◆ WHAT TO PRODUCE ◆
The answer is the line that contains "LDR1: GL5528 (3V3, N22) -> GL5528 (N22, N34)" followed by every later line of the entries below, each repeated exactly, and nothing else.

◆ DATA IN THIS EXERCISE ◆
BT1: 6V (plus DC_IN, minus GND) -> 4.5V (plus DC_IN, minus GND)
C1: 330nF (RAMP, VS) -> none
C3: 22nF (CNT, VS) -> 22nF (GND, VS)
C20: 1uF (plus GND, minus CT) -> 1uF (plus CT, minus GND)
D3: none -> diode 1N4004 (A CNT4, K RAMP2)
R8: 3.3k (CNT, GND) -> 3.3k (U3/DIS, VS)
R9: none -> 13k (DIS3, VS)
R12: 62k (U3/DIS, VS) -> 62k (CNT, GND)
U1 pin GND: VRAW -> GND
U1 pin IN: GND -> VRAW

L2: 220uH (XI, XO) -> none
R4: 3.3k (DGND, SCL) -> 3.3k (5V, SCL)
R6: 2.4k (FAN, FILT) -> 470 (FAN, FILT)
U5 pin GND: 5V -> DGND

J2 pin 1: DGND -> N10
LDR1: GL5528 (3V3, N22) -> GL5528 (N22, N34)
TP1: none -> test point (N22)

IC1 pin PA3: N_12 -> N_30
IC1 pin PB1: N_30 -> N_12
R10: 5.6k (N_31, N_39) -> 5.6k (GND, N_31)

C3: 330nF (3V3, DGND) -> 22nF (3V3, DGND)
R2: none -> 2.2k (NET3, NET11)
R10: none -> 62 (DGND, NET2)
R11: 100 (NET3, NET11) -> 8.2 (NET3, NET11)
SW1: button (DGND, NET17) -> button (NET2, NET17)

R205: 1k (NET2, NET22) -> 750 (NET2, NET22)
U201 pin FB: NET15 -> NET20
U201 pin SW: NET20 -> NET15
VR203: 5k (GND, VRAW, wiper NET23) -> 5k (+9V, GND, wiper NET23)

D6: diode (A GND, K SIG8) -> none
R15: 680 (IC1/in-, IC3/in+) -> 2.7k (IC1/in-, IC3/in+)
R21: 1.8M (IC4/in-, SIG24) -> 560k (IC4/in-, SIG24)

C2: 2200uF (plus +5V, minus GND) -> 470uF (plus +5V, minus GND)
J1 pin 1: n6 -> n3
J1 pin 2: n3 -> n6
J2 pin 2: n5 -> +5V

◆ RESPONSE AREA ◆
LDR1: GL5528 (3V3, N22) -> GL5528 (N22, N34)
TP1: none -> test point (N22)

IC1 pin PA3: N_12 -> N_30
IC1 pin PB1: N_30 -> N_12
R10: 5.6k (N_31, N_39) -> 5.6k (GND, N_31)

C3: 330nF (3V3, DGND) -> 22nF (3V3, DGND)
R2: none -> 2.2k (NET3, NET11)
R10: none -> 62 (DGND, NET2)
R11: 100 (NET3, NET11) -> 8.2 (NET3, NET11)
SW1: button (DGND, NET17) -> button (NET2, NET17)

R205: 1k (NET2, NET22) -> 750 (NET2, NET22)
U201 pin FB: NET15 -> NET20
U201 pin SW: NET20 -> NET15
VR203: 5k (GND, VRAW, wiper NET23) -> 5k (+9V, GND, wiper NET23)

D6: diode (A GND, K SIG8) -> none
R15: 680 (IC1/in-, IC3/in+) -> 2.7k (IC1/in-, IC3/in+)
R21: 1.8M (IC4/in-, SIG24) -> 560k (IC4/in-, SIG24)

C2: 2200uF (plus +5V, minus GND) -> 470uF (plus +5V, minus GND)
J1 pin 1: n6 -> n3
J1 pin 2: n3 -> n6
J2 pin 2: n5 -> +5V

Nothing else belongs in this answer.